TASK GOAL ▸ Each record needs to be retyped exactly, though its pictures should not appear.

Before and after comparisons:
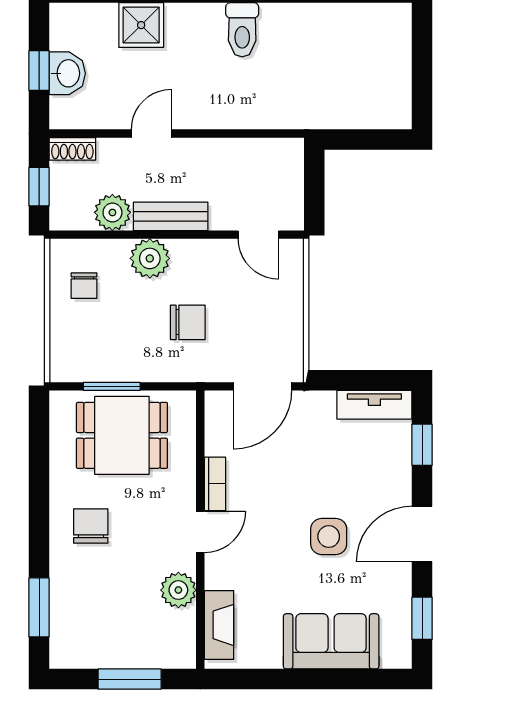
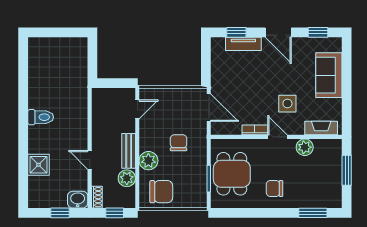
washbasin: (67, 73) -> (78, 200), moved
chair: (84, 286) -> (161, 192), width x1.87, depth x1.87
tv unit: (374, 405) -> (243, 44), moved, turned 90
side table: (329, 537) -> (287, 104), moved

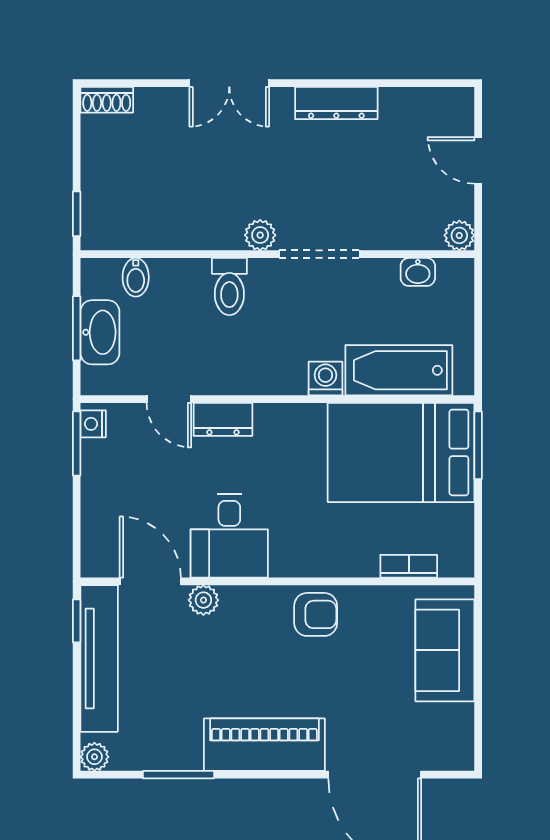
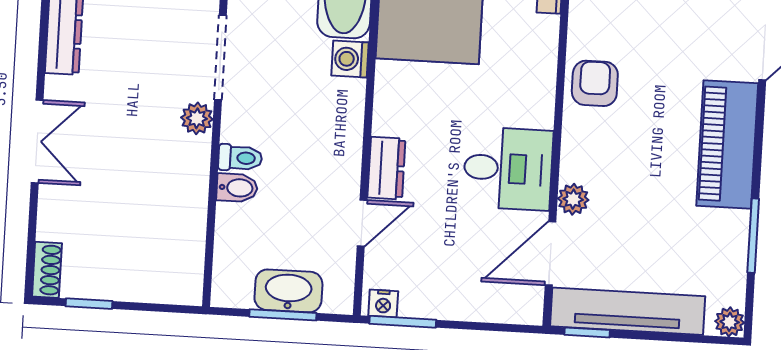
window: (77, 214) -> (89, 304), moved
bidet: (136, 277) -> (237, 188), moved
toilet: (229, 287) -> (240, 158), width x0.73, depth x0.72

REPLY ▸
washbasin: (67, 73) -> (78, 200), moved
chair: (84, 286) -> (161, 192), width x1.87, depth x1.87
tv unit: (374, 405) -> (243, 44), moved, turned 90
side table: (329, 537) -> (287, 104), moved

window: (77, 214) -> (89, 304), moved
bidet: (136, 277) -> (237, 188), moved
toilet: (229, 287) -> (240, 158), width x0.73, depth x0.72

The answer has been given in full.